Below are entries. Copy exactly the lines running from the line that holds "U13: XOR CD4070" to the line that holds "U10: XOR 74HC86", with both ends included.

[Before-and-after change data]
/---

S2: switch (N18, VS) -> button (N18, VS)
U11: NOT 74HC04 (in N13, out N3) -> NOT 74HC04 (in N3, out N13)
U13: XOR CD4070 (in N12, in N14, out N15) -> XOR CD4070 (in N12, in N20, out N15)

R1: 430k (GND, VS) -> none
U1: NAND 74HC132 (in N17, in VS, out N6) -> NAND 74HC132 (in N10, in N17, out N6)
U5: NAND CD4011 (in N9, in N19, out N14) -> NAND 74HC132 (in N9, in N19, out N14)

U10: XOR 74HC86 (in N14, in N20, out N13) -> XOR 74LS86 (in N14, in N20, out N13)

\---
/---

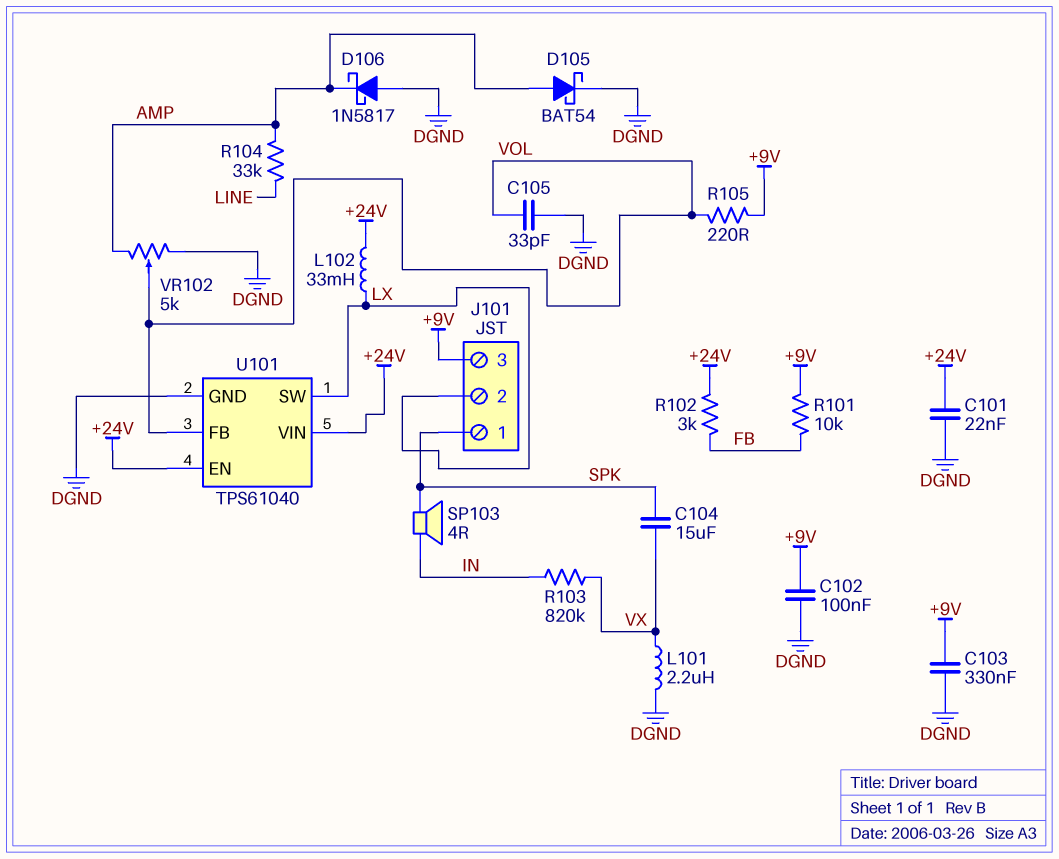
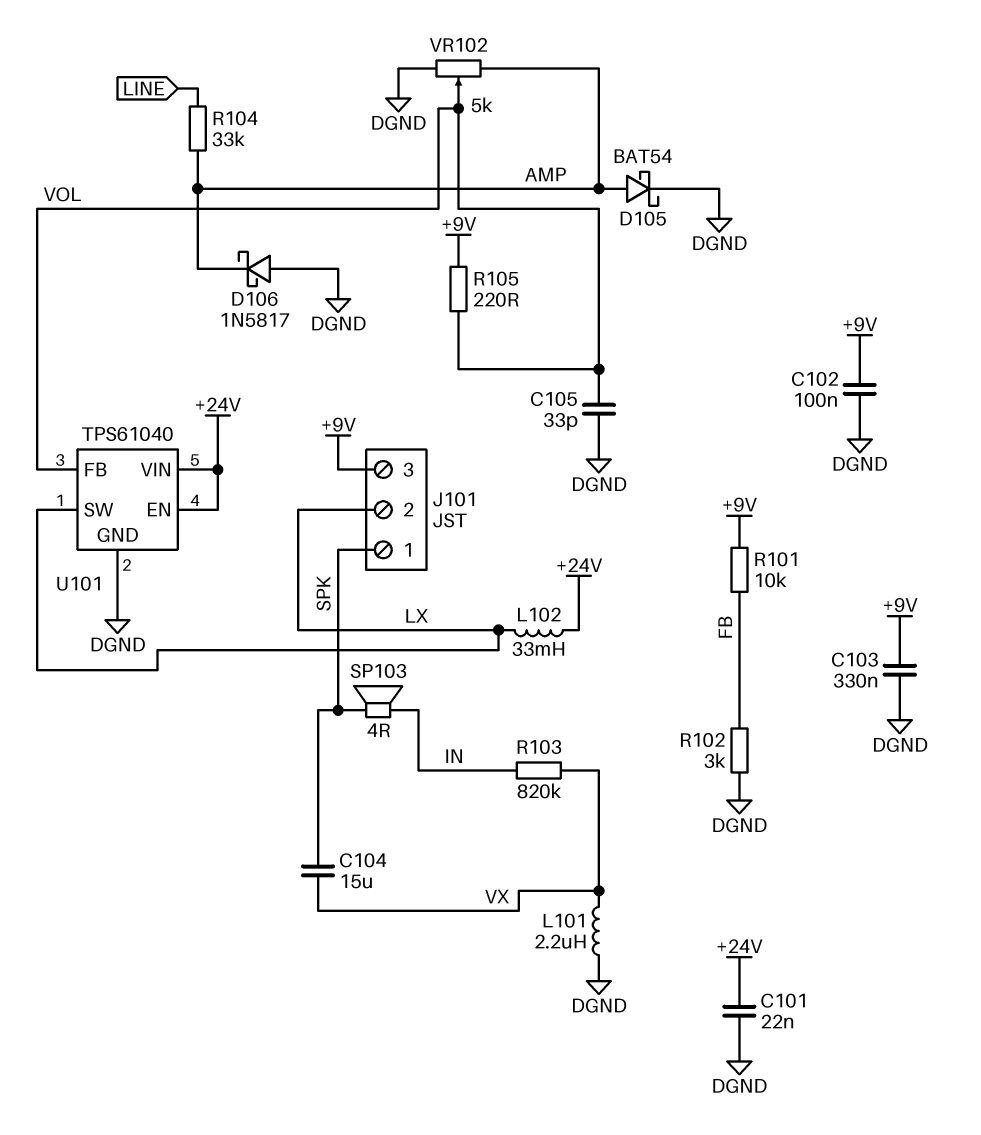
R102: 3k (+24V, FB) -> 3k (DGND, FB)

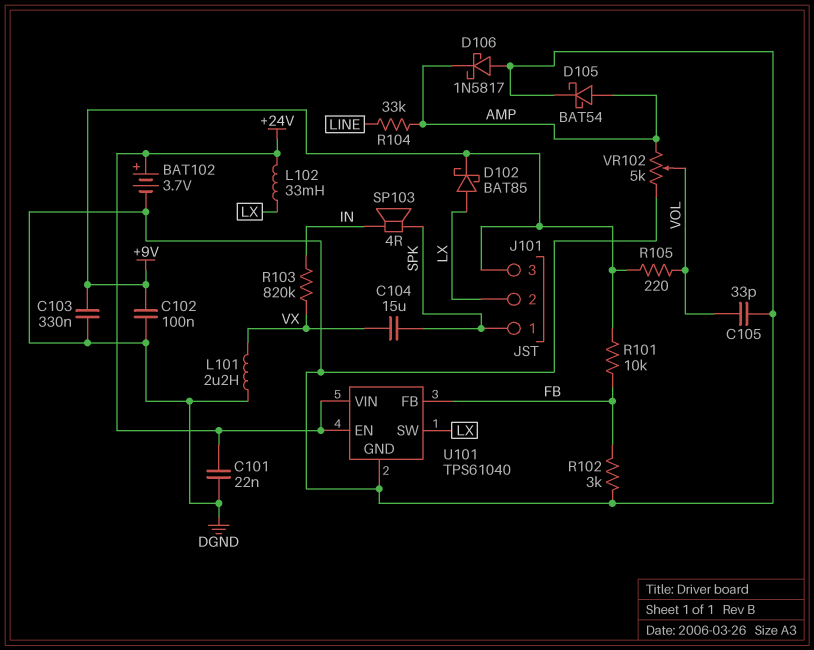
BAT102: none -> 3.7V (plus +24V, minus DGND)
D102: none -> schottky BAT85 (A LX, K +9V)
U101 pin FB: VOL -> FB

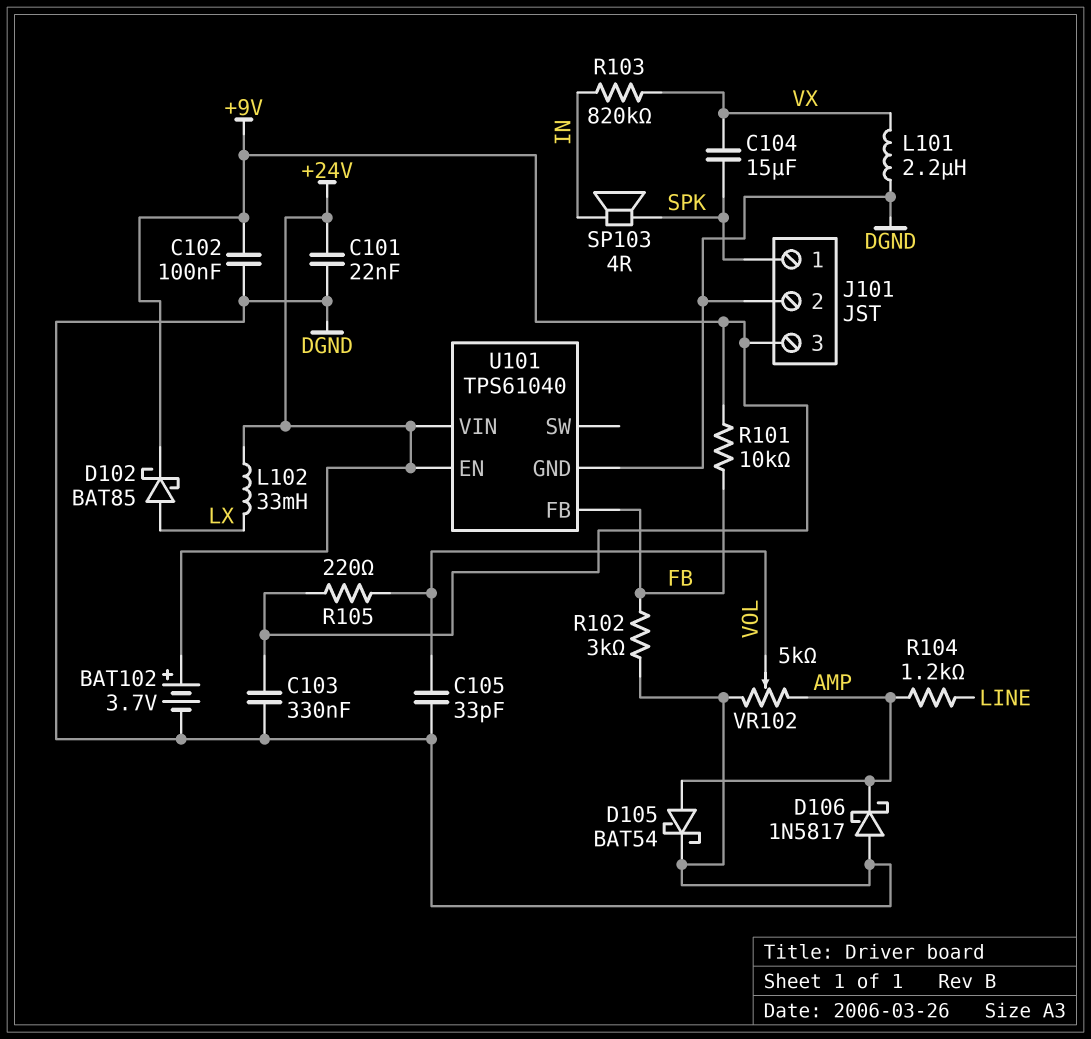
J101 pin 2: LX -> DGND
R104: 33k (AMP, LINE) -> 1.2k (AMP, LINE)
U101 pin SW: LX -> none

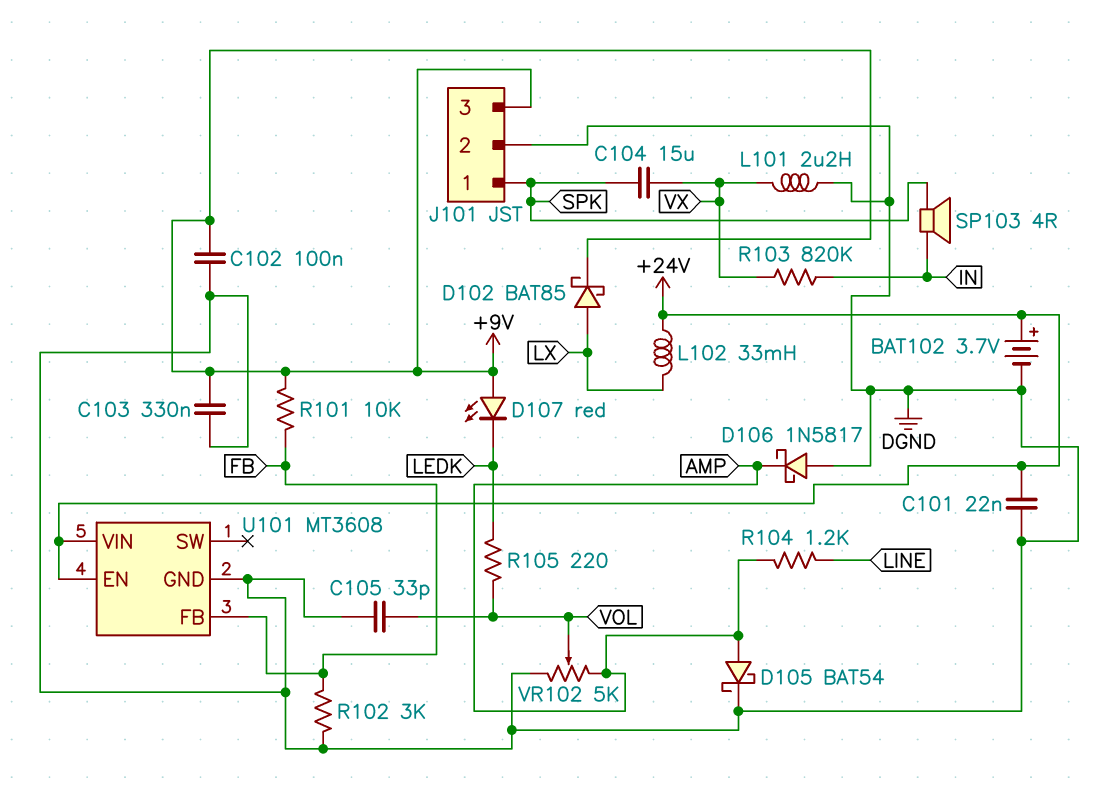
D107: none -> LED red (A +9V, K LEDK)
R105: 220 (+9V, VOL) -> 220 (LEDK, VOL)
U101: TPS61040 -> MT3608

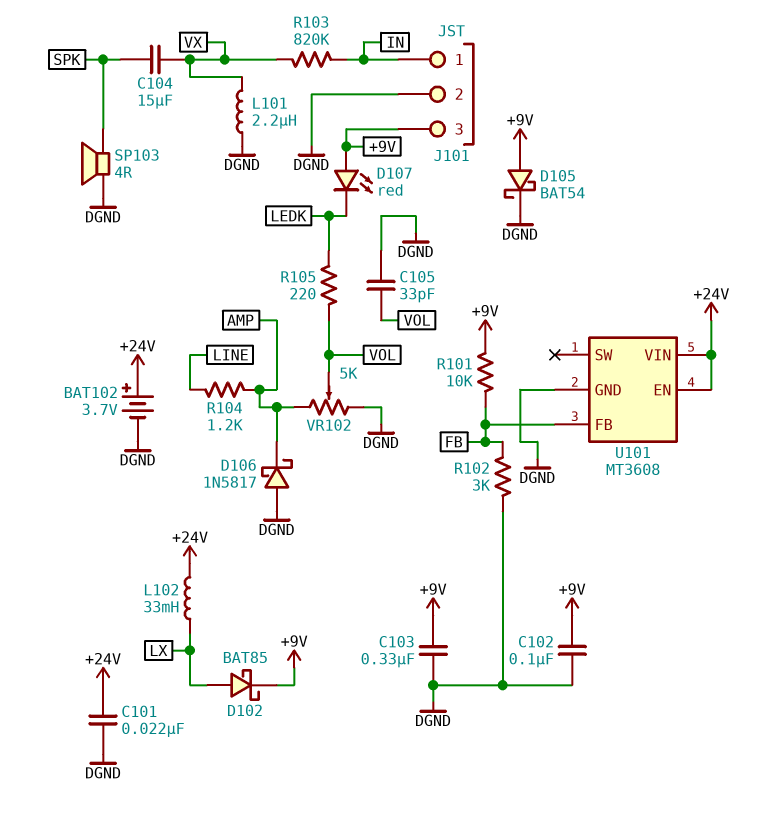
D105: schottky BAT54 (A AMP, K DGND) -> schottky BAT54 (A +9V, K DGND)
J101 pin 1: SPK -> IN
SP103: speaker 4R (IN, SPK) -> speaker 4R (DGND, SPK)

\---

- [ANSWER AREA]
U13: XOR CD4070 (in N12, in N14, out N15) -> XOR CD4070 (in N12, in N20, out N15)

R1: 430k (GND, VS) -> none
U1: NAND 74HC132 (in N17, in VS, out N6) -> NAND 74HC132 (in N10, in N17, out N6)
U5: NAND CD4011 (in N9, in N19, out N14) -> NAND 74HC132 (in N9, in N19, out N14)

U10: XOR 74HC86 (in N14, in N20, out N13) -> XOR 74LS86 (in N14, in N20, out N13)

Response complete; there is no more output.